* [Directions for this task] Using the data below, work out how many of its lines contain "blue", and give that number with nothing added.

* [Data for review]
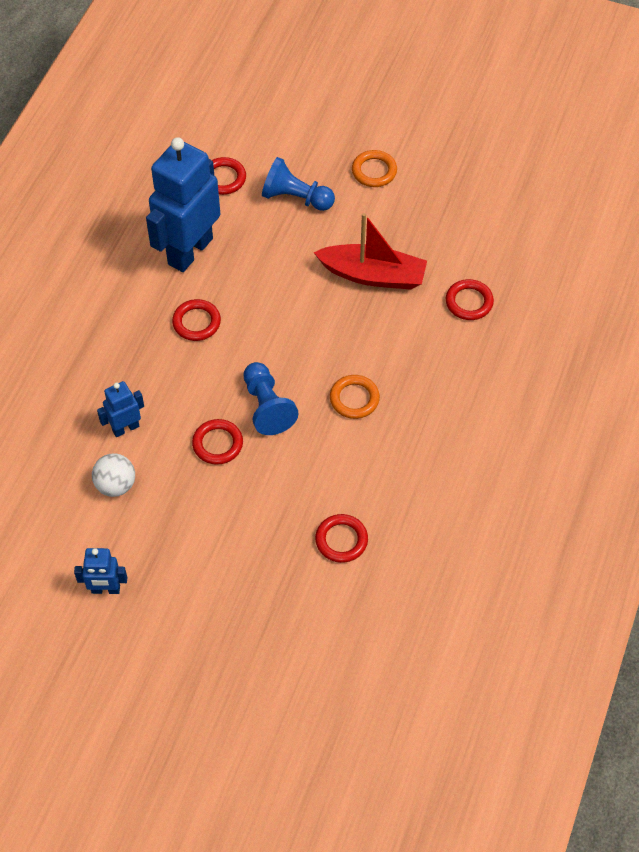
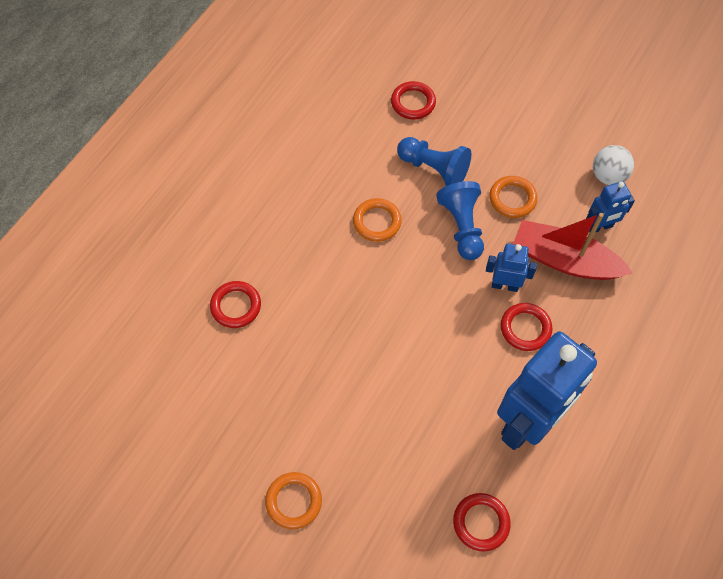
camera: 170 degrees left, 5 degrees up
(105, 589) = (614, 94): blue robot -> blue robot (505, 285)
(217, 444) = (512, 199): red ring -> orange ring
(296, 198) = (396, 476): blue pawn -> blue pawn (434, 169)
(373, 275) = (328, 355): red boat -> red boat (564, 260)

* [Answer area] 2